● Brief
If a line in the entries contains the string "diamond", include that line in your answer.

########################################

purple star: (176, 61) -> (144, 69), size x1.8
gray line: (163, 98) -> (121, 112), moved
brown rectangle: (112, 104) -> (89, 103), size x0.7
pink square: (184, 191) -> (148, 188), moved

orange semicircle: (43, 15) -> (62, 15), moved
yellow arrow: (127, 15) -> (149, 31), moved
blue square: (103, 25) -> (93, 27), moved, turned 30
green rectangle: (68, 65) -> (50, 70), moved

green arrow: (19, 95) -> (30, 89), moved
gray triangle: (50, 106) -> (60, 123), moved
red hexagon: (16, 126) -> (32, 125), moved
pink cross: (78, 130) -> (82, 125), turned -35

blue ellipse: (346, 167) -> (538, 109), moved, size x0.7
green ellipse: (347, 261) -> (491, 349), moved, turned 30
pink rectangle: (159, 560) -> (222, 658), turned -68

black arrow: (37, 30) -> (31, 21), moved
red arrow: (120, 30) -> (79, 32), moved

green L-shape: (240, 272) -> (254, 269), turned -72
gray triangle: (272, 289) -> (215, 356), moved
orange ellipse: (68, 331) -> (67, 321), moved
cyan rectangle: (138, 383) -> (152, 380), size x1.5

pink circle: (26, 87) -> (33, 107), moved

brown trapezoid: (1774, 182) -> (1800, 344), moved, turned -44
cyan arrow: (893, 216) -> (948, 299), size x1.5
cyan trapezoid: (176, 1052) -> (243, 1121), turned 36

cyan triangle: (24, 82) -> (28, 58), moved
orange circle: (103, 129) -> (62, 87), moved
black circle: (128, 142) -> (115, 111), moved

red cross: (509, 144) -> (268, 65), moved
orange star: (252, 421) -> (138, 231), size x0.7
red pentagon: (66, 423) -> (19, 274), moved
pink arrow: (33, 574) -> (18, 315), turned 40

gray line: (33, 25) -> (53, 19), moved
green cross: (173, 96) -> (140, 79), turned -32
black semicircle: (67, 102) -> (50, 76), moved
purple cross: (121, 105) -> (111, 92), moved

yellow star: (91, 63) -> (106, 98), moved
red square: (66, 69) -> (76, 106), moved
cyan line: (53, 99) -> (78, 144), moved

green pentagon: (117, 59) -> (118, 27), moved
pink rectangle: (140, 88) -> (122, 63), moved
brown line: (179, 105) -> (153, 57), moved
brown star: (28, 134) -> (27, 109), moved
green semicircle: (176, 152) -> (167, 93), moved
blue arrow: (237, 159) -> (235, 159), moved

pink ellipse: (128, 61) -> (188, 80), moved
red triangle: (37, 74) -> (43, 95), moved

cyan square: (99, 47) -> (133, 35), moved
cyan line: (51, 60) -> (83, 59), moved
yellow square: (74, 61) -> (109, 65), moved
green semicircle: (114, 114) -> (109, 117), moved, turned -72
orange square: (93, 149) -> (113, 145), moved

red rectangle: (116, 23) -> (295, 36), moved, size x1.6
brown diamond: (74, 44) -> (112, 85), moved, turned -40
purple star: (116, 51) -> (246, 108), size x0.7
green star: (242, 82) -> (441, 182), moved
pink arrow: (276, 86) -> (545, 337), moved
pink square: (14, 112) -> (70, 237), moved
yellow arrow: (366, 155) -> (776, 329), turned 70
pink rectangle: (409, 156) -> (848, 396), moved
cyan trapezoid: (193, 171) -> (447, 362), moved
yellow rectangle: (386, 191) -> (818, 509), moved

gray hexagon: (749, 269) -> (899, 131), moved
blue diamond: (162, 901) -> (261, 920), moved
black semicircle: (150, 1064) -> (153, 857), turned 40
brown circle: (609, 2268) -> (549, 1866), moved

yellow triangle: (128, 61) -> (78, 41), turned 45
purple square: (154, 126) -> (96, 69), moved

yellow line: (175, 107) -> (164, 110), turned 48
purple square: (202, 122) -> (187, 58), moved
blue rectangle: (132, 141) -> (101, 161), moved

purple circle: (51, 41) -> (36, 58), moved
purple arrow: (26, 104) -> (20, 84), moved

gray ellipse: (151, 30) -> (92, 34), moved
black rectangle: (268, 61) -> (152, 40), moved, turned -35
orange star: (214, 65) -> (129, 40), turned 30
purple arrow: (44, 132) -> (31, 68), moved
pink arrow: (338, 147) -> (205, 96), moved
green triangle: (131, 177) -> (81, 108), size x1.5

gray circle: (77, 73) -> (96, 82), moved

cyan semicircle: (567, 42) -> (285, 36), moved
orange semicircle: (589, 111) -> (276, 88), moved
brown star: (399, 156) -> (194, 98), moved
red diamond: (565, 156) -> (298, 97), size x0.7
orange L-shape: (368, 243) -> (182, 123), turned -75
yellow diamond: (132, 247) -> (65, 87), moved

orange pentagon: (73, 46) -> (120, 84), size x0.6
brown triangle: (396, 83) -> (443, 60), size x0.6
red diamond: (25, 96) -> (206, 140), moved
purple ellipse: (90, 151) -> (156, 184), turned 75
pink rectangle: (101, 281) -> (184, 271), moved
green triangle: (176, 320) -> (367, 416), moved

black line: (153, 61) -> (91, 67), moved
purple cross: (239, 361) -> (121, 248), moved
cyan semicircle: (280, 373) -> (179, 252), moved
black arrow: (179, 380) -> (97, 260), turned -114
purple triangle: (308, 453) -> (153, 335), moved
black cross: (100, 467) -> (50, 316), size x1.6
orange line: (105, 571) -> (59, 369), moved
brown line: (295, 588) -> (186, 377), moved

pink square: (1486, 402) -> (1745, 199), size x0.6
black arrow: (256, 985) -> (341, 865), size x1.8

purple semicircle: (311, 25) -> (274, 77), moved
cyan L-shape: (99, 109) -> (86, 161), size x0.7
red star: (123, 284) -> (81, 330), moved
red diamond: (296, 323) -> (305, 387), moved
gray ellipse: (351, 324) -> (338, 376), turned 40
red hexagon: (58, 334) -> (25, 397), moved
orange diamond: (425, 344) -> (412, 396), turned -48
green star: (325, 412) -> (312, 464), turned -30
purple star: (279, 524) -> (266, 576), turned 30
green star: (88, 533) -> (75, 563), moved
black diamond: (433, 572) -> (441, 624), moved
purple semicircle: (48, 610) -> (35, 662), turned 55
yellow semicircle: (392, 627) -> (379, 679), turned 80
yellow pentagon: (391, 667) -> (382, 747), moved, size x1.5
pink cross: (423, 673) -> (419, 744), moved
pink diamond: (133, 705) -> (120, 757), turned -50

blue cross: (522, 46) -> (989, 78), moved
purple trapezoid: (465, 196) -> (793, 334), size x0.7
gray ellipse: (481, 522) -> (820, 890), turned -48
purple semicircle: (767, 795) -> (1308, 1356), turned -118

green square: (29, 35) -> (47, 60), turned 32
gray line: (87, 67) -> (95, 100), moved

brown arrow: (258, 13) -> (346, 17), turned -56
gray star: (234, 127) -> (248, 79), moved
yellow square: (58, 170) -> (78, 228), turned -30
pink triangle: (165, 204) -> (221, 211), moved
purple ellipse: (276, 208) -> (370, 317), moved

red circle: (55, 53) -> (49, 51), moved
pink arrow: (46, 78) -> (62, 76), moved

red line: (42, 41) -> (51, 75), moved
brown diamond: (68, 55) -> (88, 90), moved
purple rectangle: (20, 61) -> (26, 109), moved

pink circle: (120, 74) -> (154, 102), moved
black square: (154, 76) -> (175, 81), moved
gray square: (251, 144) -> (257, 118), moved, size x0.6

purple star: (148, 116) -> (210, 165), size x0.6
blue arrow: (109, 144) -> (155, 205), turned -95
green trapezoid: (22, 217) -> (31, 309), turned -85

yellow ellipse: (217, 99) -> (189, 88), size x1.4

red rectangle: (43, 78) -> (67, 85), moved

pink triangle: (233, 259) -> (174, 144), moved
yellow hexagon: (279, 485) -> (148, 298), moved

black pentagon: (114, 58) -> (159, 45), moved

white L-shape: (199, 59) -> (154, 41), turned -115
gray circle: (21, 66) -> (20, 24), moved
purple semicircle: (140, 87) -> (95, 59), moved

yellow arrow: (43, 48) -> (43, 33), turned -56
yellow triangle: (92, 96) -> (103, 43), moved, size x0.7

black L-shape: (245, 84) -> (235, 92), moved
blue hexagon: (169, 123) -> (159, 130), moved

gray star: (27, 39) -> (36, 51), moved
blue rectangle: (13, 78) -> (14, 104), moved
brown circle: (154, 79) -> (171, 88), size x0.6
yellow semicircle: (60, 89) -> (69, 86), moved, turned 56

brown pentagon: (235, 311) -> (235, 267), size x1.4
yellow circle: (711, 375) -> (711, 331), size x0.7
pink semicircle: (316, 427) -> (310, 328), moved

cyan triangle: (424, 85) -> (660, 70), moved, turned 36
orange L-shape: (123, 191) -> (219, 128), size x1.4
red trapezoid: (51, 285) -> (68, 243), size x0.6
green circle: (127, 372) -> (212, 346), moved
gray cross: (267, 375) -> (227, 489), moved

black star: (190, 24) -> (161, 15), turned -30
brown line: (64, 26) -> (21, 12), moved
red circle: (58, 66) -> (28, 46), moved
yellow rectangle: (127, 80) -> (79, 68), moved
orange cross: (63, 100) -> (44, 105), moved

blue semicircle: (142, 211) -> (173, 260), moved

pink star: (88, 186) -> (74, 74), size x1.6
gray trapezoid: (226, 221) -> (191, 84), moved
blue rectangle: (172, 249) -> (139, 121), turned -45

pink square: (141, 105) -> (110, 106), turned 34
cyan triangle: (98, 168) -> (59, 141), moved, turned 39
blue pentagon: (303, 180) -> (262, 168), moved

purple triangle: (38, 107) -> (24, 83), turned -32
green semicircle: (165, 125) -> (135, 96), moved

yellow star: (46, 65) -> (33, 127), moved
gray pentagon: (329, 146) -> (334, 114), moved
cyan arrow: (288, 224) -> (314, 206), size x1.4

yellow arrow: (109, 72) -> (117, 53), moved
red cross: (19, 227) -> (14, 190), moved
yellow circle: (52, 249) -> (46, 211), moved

########################################

● Completed task
brown diamond: (74, 44) -> (112, 85), moved, turned -40
blue diamond: (162, 901) -> (261, 920), moved
red diamond: (565, 156) -> (298, 97), size x0.7
yellow diamond: (132, 247) -> (65, 87), moved
red diamond: (25, 96) -> (206, 140), moved
red diamond: (296, 323) -> (305, 387), moved
orange diamond: (425, 344) -> (412, 396), turned -48
black diamond: (433, 572) -> (441, 624), moved
pink diamond: (133, 705) -> (120, 757), turned -50
brown diamond: (68, 55) -> (88, 90), moved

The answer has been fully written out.